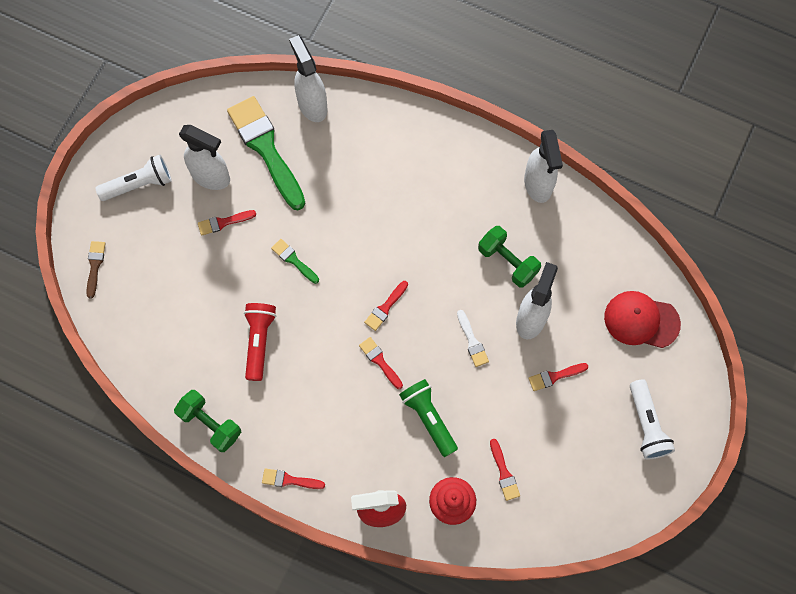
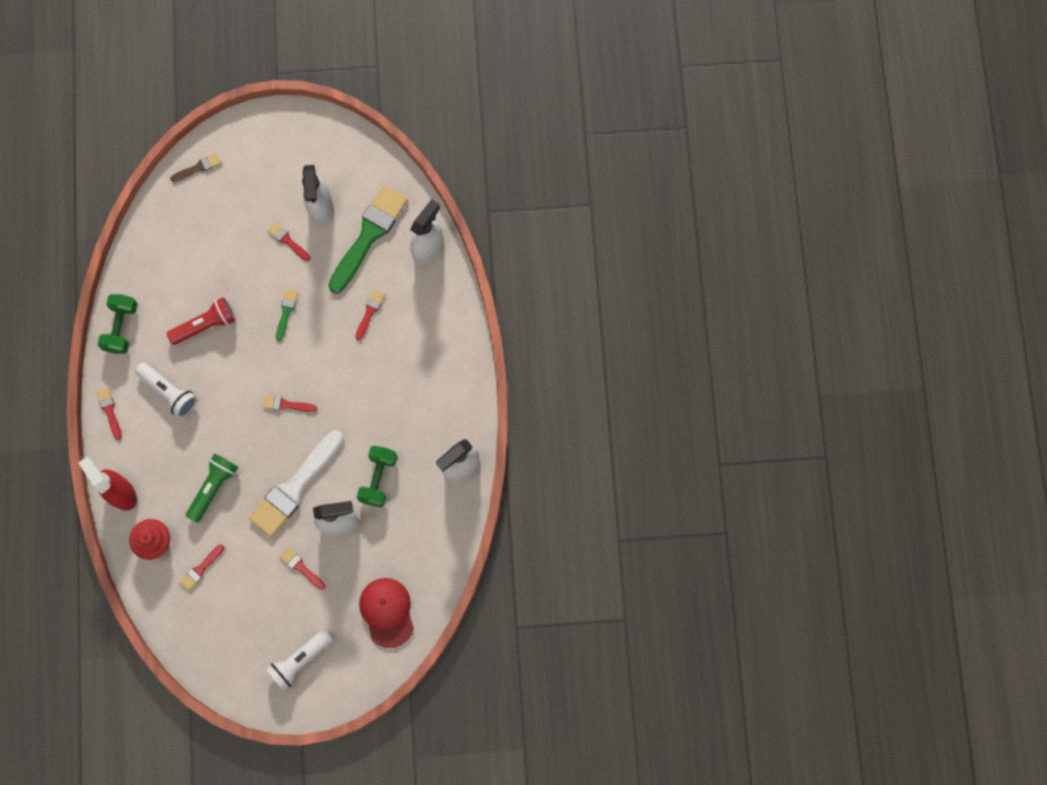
camera: 60 degrees right, 5 degrees up
white flashlight [95,155,172,201] -> white flashlight moved to [135,362,197,418]
red brush [359,337,403,389] -> red brush moved to [355,289,385,340]
white brush [457,310,489,367] -> white brush [249,430,344,537], size x2.27

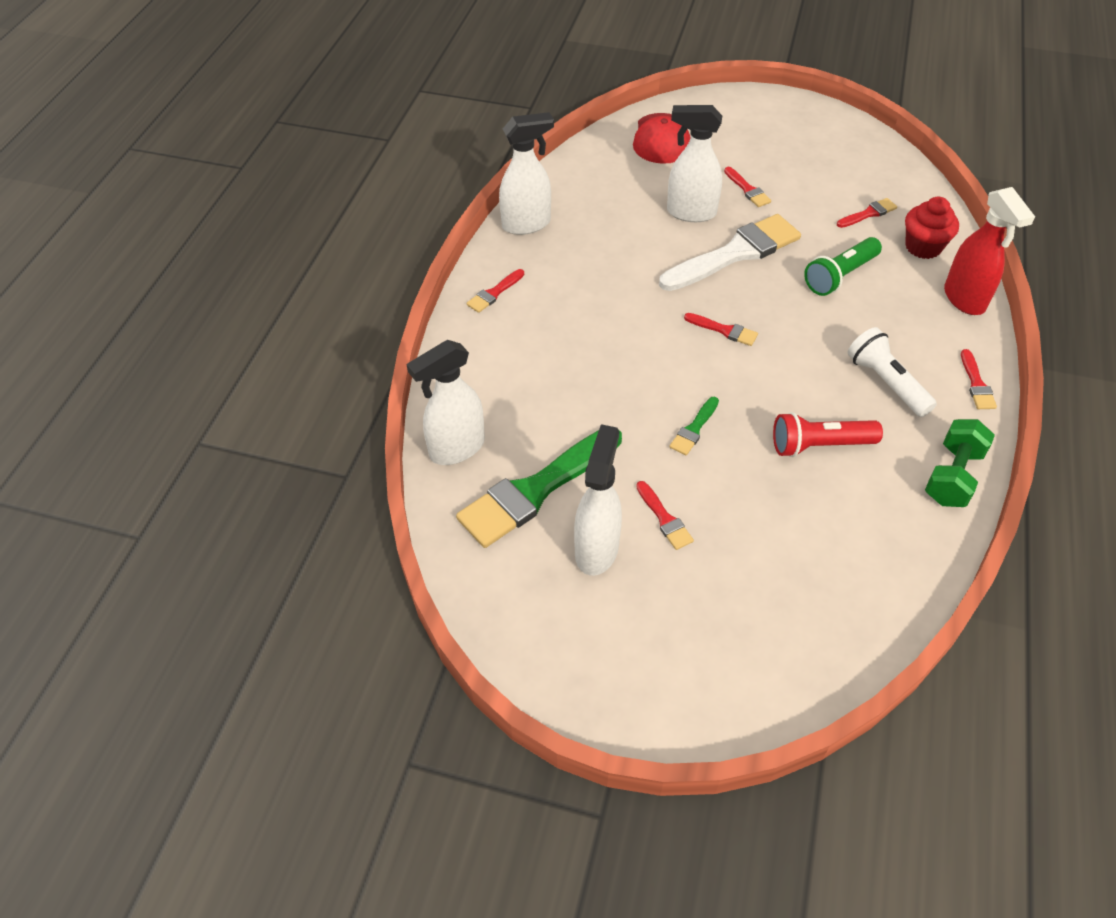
camera: 160 degrees left, 25 degrees down
brown brush [170,152,221,182] -> none
white flashlight [266,629,333,691] -> none
red brush [355,289,385,340] -> red brush moved to [466,269,524,313]
green dumbbell [357,446,397,507] -> none

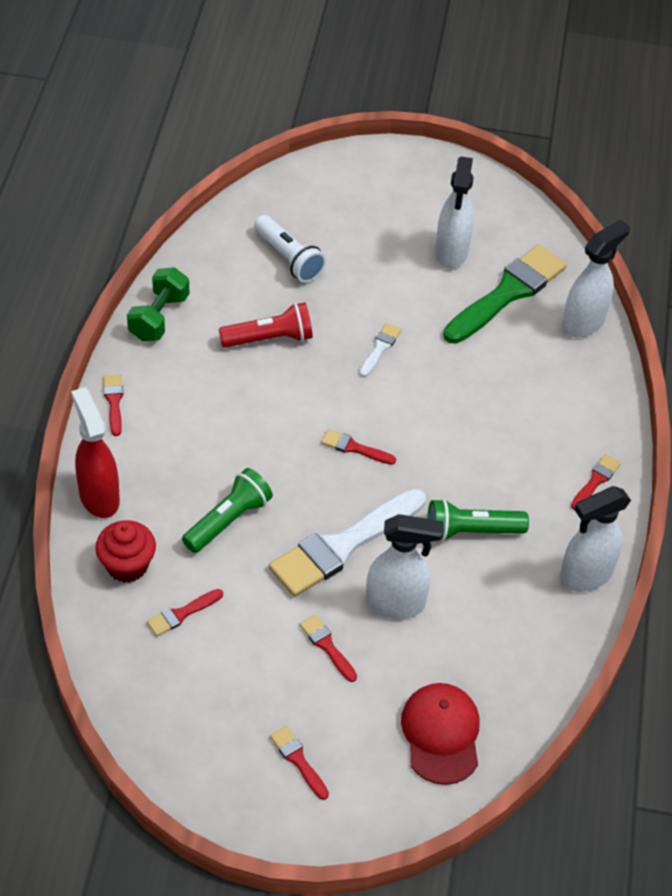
camera: 170 degrees right, 0 degrees up
red brush [636,481,694,550] -> red brush moved to [270,726,329,800]
green brush [669,397,719,455] -> white brush [359,323,402,377]
white flashlight [848,327,937,417] -> white flashlight moved to [254,215,326,283]
none -> green flashlight [427,499,529,542]

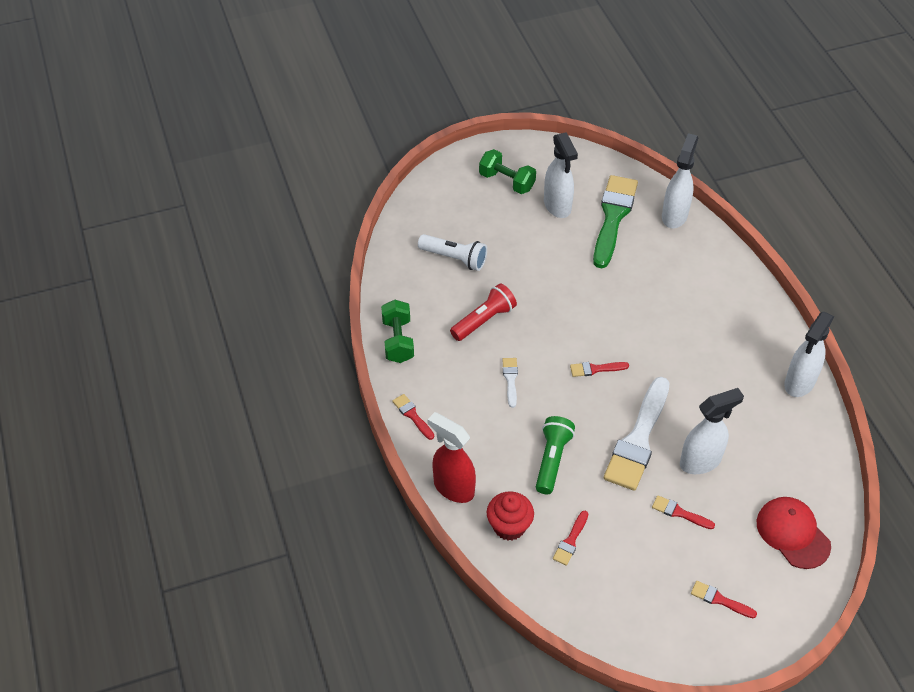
camera: 25 degrees left, 0 degrees up
white brush [359,323,402,377] -> white brush moved to [502,358,518,408]
green flashlight [427,499,529,542] -> none
red brush [571,454,621,510] -> none
none -> green dumbbell [479,149,536,194]

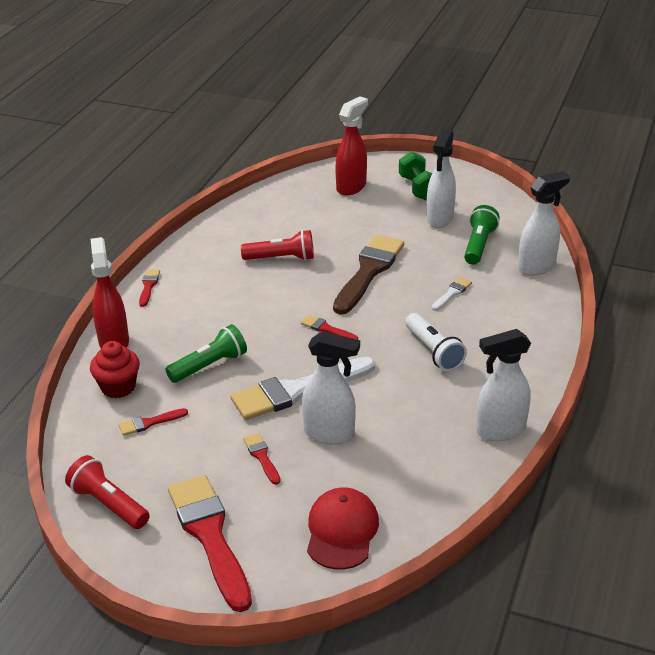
camera: 40 degrees right, 15 degrees down
green dumbbell [381,300,414,363] -> none
white flashlight [418,234,487,271] -> white flashlight moved to [405,313,467,371]
white brush [502,358,518,408] -> white brush moved to [432,277,472,311]
green brush [593,175,638,268] -> green flashlight [464,205,500,265]
red brush [691,581,757,618] -> red brush [168,475,252,612], size x2.27
none -> red flashlight [65,455,150,529]
none -> brown brush [333,235,404,314]
none -> red spray bottle [335,97,368,195]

----

:: Task item ::
No pictures belong in the output. Restate word for word only the lines from the one containing "camera: 170 degrees right, 0 degrees up" to the end of the entries above.

:: Answer space ::
camera: 170 degrees right, 0 degrees up
red brush [636,481,694,550] -> red brush moved to [270,726,329,800]
green brush [669,397,719,455] -> white brush [359,323,402,377]
white flashlight [848,327,937,417] -> white flashlight moved to [254,215,326,283]
none -> green flashlight [427,499,529,542]

camera: 25 degrees left, 0 degrees up
white brush [359,323,402,377] -> white brush moved to [502,358,518,408]
green flashlight [427,499,529,542] -> none
red brush [571,454,621,510] -> none
none -> green dumbbell [479,149,536,194]

camera: 40 degrees right, 15 degrees down
green dumbbell [381,300,414,363] -> none
white flashlight [418,234,487,271] -> white flashlight moved to [405,313,467,371]
white brush [502,358,518,408] -> white brush moved to [432,277,472,311]
green brush [593,175,638,268] -> green flashlight [464,205,500,265]
red brush [691,581,757,618] -> red brush [168,475,252,612], size x2.27
none -> red flashlight [65,455,150,529]
none -> brown brush [333,235,404,314]
none -> red spray bottle [335,97,368,195]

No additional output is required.